Available records:
────────────────
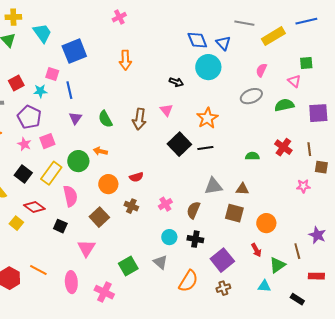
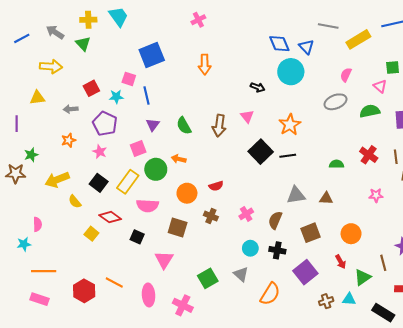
cyan trapezoid: (42, 33) -> (118, 17), moved
pink square: (47, 141) -> (138, 149), moved
pink star: (303, 186) -> (376, 195), moved
pink semicircle: (70, 196) -> (147, 206), turned 105
brown square: (234, 213) -> (311, 233), moved, turned -36
brown square: (99, 217) -> (178, 227), turned -30
brown cross: (223, 288) -> (326, 301), moved
black rectangle: (297, 299) -> (383, 313), size x1.5

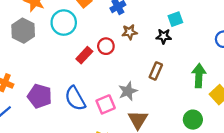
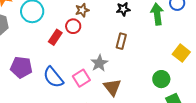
brown star: (130, 32) -> (82, 10), moved
green arrow: (199, 76) -> (157, 14), moved
purple pentagon: (40, 96) -> (21, 67), moved

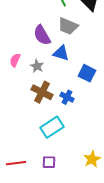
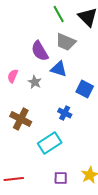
brown cross: (42, 92) -> (21, 119), moved
purple square: (49, 162) -> (61, 178), moved

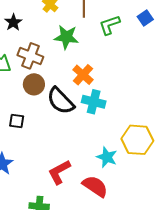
────────────────
What is required: Output only the lines from the line that contains "green arrow: (199, 76) -> (157, 14), moved" through the end of the material, both ends included, and skip every picture.

Output:
green arrow: (199, 76) -> (157, 14), moved
purple pentagon: (40, 96) -> (21, 67), moved

brown cross: (42, 92) -> (21, 119), moved
purple square: (49, 162) -> (61, 178), moved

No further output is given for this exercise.